* TASK BRIEF
Pull out each line of the data below that contains the string "ottava", and copy those lines as they appear.

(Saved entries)
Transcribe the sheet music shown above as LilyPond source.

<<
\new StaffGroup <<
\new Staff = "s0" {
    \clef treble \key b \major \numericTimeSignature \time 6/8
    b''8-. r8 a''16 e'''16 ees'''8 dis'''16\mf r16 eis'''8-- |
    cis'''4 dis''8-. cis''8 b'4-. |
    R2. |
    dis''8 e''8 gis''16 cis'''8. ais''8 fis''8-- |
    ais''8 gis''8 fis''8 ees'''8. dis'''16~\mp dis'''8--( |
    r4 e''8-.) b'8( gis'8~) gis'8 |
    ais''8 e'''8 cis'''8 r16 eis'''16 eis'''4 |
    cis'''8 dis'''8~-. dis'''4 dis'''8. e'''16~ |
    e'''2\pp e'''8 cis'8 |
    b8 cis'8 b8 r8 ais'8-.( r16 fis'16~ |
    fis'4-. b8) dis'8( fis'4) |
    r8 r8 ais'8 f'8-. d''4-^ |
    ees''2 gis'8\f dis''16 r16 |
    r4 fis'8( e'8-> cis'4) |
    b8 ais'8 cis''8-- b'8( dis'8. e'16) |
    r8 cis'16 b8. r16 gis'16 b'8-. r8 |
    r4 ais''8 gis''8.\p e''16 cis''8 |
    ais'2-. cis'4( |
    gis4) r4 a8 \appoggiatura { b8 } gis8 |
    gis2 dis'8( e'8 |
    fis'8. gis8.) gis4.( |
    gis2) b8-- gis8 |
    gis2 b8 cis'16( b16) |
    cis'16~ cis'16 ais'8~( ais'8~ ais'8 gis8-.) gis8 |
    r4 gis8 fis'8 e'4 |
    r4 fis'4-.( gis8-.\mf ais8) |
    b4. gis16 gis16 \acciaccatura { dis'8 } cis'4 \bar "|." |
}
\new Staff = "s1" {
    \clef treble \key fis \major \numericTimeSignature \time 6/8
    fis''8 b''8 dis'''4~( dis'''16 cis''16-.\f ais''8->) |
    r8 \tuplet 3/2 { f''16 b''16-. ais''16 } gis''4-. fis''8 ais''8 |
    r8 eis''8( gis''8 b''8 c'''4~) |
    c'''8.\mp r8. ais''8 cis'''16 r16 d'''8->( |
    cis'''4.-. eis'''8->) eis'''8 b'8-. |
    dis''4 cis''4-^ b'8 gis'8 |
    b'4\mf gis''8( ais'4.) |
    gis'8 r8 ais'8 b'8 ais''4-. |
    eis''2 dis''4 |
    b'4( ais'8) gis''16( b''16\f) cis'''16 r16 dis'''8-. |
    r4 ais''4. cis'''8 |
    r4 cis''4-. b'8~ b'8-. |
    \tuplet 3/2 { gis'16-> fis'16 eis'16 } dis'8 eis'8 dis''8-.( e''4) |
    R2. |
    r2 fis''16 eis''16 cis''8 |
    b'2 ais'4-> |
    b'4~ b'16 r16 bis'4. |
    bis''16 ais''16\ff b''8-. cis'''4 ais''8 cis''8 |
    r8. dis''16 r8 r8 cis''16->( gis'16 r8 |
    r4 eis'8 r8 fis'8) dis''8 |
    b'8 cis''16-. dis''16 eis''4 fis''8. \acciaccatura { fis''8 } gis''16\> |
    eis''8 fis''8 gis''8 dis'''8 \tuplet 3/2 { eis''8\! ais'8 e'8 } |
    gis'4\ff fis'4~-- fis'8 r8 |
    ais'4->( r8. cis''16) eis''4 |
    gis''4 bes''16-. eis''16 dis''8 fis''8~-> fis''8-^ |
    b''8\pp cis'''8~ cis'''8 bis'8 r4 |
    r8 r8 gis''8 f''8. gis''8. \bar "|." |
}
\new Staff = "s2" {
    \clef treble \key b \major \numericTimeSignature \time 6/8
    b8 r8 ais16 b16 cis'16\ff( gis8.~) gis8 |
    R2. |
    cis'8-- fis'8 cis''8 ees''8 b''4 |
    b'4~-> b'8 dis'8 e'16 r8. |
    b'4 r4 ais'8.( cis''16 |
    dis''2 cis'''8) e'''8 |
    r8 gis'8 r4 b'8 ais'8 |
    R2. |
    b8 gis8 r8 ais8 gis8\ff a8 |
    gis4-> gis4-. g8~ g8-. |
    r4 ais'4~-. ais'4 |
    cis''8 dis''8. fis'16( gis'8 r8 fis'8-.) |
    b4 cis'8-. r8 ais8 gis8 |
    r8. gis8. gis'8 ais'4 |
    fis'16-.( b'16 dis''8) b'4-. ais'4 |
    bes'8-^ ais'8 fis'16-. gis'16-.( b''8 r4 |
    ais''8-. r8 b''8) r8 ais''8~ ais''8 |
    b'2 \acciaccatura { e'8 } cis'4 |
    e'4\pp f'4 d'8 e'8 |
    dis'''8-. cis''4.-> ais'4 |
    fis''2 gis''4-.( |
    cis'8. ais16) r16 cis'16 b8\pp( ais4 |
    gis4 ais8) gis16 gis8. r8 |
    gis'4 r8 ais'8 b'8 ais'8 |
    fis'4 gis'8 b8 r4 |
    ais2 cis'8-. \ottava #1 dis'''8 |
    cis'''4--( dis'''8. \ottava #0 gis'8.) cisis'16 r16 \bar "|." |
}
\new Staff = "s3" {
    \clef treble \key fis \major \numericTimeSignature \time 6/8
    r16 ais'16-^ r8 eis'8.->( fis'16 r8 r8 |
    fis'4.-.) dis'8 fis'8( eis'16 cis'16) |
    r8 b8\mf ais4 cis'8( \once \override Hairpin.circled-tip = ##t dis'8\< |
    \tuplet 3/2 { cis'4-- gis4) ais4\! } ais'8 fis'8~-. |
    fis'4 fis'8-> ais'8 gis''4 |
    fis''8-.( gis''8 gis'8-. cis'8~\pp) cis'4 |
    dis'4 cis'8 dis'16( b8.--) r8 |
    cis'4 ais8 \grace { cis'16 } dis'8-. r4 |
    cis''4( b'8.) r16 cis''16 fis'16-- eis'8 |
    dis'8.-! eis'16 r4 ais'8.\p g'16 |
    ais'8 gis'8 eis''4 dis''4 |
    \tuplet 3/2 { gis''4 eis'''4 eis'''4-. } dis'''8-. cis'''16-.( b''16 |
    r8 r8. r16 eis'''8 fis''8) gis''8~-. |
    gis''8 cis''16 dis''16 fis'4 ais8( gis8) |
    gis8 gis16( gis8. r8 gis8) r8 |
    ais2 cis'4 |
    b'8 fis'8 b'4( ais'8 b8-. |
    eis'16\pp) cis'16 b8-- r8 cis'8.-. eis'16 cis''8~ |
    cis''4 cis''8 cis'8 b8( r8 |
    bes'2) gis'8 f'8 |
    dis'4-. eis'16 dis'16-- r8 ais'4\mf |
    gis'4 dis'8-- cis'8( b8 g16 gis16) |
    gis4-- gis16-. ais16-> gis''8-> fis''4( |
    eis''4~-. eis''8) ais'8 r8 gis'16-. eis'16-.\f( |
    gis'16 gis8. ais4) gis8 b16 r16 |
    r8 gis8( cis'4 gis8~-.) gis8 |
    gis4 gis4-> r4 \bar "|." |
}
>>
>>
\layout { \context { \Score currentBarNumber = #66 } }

* ANSWER TO THE TASK
    ais2 cis'8-. \ottava #1 dis'''8 |
    cis'''4--( dis'''8. \ottava #0 gis'8.) cisis'16 r16 \bar "|." |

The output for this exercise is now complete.